Work task → Every line below from the one containing "TFT2 pin SCK: D21 -> D26" through the one containing "JOY pin VRY: GP15 -> GP2" must be transcribed exactly. Omit all lines outside that stretch.

Dataset records →

________________

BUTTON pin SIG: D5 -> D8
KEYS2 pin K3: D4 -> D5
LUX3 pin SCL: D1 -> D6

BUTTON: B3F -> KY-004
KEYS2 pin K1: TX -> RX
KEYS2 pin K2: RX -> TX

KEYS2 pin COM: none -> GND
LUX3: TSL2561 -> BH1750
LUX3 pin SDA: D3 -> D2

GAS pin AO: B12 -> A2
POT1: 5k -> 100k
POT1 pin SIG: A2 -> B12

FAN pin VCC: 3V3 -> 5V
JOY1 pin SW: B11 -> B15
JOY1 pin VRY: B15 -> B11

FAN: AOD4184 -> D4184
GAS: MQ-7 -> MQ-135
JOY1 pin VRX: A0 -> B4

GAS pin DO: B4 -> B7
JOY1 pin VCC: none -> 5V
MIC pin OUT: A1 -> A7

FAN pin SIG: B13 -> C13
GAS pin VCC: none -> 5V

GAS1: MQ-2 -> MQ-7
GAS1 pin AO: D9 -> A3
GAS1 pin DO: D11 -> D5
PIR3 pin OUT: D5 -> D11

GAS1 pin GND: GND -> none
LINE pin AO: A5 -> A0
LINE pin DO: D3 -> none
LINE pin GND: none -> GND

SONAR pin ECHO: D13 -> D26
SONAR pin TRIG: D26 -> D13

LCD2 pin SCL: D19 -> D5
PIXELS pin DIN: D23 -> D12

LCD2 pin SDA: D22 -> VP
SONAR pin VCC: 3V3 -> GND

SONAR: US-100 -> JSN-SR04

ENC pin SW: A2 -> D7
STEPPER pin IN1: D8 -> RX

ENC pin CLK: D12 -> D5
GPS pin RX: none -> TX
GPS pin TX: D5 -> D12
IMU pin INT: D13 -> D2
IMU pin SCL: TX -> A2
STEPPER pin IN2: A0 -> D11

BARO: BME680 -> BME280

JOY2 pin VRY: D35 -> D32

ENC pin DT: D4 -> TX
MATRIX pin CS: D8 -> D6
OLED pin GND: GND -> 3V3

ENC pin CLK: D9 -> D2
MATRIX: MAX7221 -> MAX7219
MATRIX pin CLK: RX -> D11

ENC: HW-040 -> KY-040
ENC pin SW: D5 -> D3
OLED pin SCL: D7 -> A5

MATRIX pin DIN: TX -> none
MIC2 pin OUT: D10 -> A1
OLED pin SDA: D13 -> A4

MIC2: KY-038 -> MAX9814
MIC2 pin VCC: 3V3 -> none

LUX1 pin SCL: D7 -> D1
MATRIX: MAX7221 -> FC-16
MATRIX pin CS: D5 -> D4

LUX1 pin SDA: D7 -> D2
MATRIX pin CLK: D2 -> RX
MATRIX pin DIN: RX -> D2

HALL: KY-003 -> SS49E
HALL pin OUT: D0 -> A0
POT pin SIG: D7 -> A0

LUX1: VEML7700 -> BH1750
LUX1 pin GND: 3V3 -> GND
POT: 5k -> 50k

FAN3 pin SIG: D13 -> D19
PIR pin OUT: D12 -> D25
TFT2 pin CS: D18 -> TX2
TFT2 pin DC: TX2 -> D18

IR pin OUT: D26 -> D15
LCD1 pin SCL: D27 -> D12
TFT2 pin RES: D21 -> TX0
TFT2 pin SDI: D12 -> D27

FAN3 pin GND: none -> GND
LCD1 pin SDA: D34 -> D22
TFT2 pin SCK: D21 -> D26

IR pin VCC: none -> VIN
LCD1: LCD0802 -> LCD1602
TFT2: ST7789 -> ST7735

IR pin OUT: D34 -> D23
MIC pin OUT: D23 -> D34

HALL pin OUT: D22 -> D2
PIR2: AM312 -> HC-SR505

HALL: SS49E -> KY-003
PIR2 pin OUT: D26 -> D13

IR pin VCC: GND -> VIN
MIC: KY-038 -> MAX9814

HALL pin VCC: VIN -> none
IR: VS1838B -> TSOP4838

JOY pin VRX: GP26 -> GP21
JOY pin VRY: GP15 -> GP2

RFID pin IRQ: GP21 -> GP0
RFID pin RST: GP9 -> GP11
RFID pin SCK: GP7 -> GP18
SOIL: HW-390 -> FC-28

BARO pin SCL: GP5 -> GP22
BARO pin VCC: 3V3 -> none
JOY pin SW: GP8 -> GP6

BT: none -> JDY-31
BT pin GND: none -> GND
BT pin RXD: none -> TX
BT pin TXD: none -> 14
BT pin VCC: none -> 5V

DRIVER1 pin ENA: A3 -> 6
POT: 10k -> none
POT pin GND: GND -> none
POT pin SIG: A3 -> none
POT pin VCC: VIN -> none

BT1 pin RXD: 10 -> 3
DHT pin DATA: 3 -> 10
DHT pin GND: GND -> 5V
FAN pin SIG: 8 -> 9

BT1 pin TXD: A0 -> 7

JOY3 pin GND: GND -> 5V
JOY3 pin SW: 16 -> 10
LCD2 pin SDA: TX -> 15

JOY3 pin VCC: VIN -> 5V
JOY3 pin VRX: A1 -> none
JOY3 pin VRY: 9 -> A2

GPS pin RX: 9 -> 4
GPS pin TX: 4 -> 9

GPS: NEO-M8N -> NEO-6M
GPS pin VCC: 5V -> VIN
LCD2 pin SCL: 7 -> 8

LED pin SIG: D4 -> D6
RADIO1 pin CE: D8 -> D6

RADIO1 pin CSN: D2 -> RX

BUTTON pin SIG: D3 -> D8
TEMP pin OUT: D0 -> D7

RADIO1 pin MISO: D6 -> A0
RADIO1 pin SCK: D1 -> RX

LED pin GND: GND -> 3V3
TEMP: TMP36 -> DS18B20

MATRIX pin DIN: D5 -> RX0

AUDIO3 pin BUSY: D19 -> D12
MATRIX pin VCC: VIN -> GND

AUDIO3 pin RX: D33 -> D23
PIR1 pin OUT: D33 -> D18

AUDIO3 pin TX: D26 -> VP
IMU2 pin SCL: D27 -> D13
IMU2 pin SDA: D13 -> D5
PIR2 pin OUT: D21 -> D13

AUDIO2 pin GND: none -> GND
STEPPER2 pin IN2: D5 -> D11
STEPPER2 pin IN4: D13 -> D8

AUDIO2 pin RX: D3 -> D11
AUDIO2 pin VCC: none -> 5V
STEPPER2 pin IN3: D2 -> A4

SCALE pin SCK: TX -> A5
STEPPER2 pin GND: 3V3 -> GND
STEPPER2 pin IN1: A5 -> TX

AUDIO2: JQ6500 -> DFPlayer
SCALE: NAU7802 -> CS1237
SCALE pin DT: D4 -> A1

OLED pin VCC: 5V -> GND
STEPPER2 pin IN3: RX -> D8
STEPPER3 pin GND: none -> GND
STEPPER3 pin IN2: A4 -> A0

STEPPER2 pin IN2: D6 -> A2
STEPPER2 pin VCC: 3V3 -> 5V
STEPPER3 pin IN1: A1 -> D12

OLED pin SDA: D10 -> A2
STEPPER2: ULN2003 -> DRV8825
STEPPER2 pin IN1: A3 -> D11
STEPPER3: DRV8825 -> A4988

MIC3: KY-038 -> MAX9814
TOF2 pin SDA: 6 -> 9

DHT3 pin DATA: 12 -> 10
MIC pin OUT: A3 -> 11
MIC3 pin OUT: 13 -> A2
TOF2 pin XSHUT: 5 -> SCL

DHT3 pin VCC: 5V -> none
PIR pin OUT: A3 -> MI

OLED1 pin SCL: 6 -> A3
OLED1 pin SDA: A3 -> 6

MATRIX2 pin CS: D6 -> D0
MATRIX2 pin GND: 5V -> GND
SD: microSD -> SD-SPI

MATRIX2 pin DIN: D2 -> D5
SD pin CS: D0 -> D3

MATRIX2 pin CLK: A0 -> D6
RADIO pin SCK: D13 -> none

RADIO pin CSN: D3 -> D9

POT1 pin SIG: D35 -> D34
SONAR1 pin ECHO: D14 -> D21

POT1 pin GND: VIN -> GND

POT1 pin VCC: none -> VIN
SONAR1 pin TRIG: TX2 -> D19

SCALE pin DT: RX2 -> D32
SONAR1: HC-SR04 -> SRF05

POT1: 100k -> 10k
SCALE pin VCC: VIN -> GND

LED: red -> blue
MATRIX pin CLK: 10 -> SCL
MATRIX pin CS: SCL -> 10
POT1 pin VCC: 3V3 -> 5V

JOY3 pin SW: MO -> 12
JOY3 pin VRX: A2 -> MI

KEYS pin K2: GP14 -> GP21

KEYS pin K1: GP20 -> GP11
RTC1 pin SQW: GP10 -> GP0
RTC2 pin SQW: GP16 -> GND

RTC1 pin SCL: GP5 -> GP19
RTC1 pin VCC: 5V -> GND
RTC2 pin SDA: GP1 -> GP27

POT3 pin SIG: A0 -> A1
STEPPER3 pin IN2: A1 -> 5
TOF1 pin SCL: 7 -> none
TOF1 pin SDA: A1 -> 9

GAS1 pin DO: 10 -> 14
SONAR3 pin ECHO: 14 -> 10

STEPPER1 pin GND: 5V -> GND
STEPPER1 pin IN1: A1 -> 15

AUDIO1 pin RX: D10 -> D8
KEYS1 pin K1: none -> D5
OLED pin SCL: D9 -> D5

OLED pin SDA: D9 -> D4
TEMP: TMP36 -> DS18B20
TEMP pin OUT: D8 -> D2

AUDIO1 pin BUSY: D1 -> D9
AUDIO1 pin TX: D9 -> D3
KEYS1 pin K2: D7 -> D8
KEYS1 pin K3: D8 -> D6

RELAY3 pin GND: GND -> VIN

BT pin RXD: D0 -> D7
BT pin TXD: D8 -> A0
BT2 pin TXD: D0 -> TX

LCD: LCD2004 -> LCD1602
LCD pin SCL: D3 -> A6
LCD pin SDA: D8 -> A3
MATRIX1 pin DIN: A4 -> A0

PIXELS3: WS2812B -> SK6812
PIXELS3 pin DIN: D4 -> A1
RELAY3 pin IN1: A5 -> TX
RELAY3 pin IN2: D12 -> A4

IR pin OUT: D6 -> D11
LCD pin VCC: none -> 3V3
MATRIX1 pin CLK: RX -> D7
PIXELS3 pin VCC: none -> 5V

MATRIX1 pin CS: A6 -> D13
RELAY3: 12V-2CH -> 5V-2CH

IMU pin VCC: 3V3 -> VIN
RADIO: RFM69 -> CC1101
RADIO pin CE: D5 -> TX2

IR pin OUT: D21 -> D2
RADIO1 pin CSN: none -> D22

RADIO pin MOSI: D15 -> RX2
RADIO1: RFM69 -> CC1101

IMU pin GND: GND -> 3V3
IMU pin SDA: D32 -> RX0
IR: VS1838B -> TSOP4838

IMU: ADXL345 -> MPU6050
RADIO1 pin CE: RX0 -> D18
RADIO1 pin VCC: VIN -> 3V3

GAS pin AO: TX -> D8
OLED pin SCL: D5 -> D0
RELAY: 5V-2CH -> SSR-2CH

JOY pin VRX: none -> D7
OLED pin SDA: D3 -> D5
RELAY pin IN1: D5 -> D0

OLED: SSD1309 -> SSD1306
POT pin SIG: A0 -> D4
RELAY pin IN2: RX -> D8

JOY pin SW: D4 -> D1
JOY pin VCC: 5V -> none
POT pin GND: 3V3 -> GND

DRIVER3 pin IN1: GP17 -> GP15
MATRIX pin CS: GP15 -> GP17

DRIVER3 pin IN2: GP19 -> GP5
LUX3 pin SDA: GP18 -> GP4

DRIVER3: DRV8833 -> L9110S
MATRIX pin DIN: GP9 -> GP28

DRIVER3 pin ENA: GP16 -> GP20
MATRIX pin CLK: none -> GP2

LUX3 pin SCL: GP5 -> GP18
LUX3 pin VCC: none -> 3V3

________________

Expected answer →
TFT2 pin SCK: D21 -> D26

IR pin VCC: none -> VIN
LCD1: LCD0802 -> LCD1602
TFT2: ST7789 -> ST7735

IR pin OUT: D34 -> D23
MIC pin OUT: D23 -> D34

HALL pin OUT: D22 -> D2
PIR2: AM312 -> HC-SR505

HALL: SS49E -> KY-003
PIR2 pin OUT: D26 -> D13

IR pin VCC: GND -> VIN
MIC: KY-038 -> MAX9814

HALL pin VCC: VIN -> none
IR: VS1838B -> TSOP4838

JOY pin VRX: GP26 -> GP21
JOY pin VRY: GP15 -> GP2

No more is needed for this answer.